## TASK DIRECTIONS
Locate the line that contains "pink nut: 2 -> 3". Copy it and every following line through the end of the records, exactly, and include nothing else.

=== Begin Enclosure ===

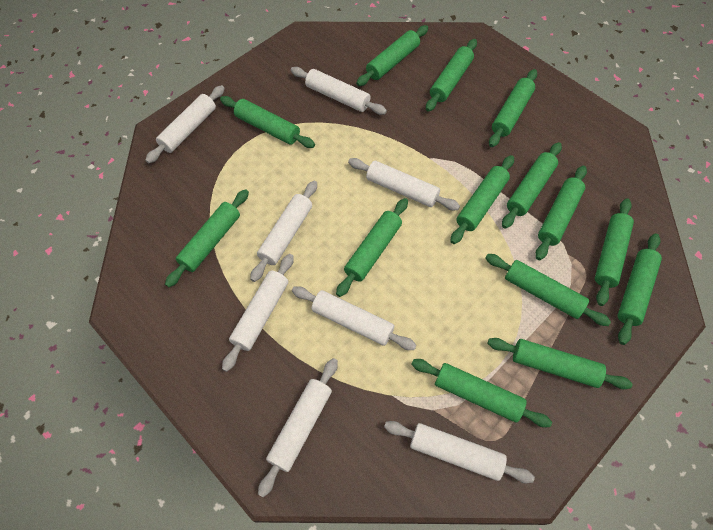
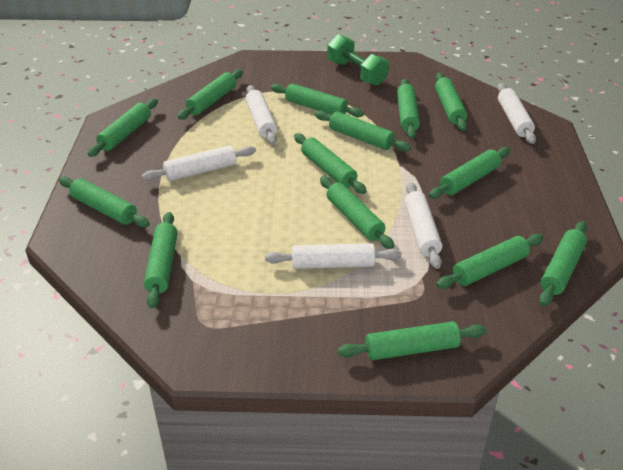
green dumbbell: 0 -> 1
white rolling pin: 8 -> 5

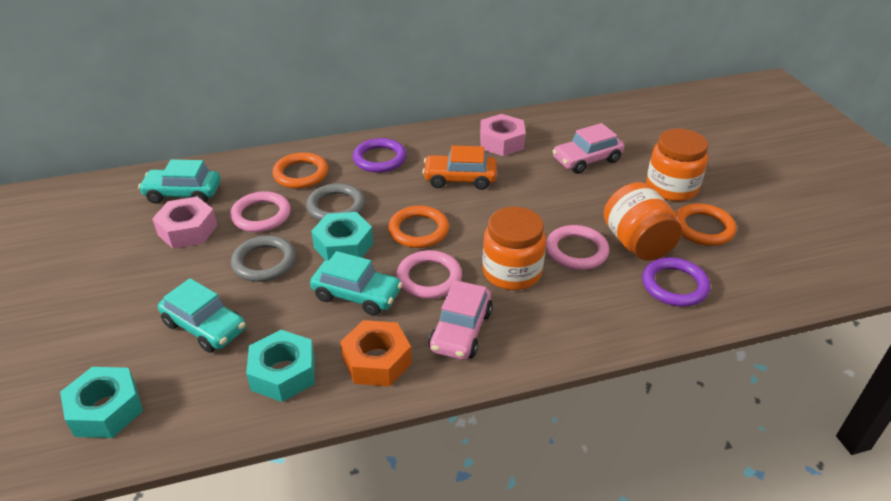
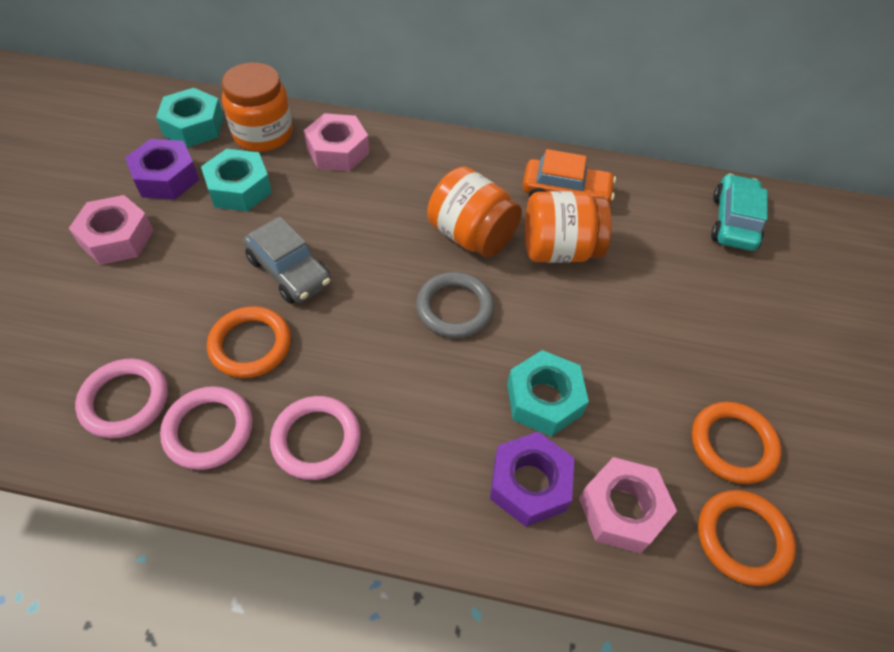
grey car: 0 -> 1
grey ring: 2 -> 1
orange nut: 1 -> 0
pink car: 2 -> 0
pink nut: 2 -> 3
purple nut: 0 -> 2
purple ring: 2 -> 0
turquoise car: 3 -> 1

=== End Enclosure ===

## OUTPUT FOR THIS EXERCISE
pink nut: 2 -> 3
purple nut: 0 -> 2
purple ring: 2 -> 0
turquoise car: 3 -> 1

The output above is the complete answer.